Repeat precisely the span of lines below that opens with the line containing "yellow round brick" and closes with the line containing "purple brick G2", both included.

EXERCISE INPUTS:
--

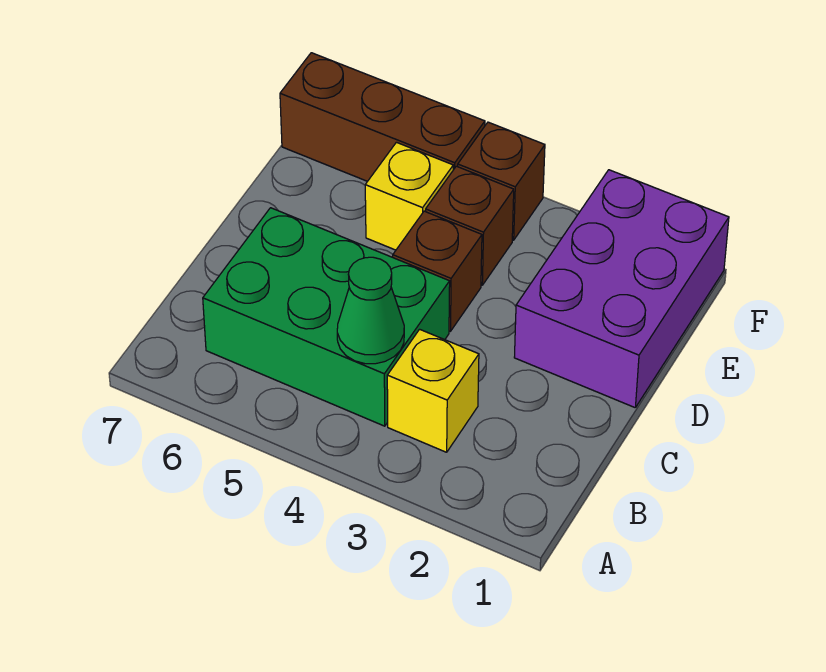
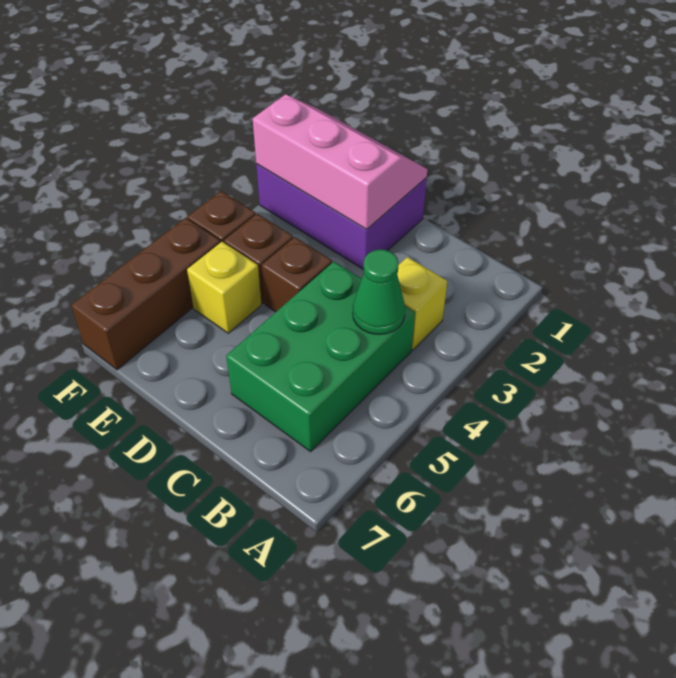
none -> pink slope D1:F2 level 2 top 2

--

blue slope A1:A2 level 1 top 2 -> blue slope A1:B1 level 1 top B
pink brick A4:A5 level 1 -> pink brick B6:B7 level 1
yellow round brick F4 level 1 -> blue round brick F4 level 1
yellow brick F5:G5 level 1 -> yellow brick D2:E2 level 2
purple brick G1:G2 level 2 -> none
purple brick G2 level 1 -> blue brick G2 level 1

--

YOUR SOLUTION:
yellow round brick F4 level 1 -> blue round brick F4 level 1
yellow brick F5:G5 level 1 -> yellow brick D2:E2 level 2
purple brick G1:G2 level 2 -> none
purple brick G2 level 1 -> blue brick G2 level 1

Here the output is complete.